▸ **Data in this exercise**
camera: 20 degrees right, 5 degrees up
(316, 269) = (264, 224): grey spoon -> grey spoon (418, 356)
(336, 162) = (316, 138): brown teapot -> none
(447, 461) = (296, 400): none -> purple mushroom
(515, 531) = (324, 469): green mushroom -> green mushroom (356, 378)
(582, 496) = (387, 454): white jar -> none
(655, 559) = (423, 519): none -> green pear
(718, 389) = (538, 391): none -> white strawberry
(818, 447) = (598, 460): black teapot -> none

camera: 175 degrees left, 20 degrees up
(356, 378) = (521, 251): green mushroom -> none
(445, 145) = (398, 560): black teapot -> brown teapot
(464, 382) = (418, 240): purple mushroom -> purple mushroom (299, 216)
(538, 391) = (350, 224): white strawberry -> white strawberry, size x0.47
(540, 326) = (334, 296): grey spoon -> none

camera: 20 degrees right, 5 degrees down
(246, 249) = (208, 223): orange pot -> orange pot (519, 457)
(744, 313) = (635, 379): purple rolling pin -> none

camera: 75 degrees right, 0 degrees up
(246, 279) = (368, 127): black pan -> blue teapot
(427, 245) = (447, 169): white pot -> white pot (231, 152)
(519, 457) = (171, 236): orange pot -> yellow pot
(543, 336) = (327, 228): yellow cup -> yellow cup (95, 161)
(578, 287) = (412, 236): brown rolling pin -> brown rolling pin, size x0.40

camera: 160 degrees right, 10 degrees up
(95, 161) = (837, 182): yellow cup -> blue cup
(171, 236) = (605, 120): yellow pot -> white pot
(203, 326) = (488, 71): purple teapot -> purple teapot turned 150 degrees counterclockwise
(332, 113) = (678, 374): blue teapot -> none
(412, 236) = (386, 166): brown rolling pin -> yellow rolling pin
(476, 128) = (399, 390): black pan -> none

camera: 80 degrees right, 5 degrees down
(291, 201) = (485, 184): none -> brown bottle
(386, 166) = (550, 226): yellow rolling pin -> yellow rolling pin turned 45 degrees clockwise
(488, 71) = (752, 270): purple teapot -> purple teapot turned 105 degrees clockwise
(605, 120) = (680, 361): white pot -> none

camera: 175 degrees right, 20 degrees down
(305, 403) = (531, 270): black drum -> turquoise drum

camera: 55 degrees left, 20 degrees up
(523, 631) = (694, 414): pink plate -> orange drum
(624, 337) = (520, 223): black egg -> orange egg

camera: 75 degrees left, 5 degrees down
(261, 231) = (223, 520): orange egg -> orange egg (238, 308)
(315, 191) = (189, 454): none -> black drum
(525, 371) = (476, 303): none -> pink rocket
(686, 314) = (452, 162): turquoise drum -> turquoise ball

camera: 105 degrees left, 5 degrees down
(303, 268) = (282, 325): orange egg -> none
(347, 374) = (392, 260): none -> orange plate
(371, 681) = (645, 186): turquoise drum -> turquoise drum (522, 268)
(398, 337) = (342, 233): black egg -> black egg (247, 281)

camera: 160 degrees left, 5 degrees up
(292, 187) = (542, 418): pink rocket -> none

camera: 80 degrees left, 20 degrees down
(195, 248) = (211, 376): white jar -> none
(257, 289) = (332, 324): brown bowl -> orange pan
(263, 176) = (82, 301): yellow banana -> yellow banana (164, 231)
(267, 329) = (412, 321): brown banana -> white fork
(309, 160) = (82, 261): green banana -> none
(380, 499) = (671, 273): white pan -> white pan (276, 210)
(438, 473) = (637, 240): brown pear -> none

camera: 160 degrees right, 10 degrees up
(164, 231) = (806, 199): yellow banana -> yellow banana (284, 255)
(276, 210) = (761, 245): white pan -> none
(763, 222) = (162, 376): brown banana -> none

▸ **Task instructions**
Scan the material above for the string "blue". Copy each line that holds it.

▸ **Response box**
(246, 279) = (368, 127): black pan -> blue teapot
(95, 161) = (837, 182): yellow cup -> blue cup
(332, 113) = (678, 374): blue teapot -> none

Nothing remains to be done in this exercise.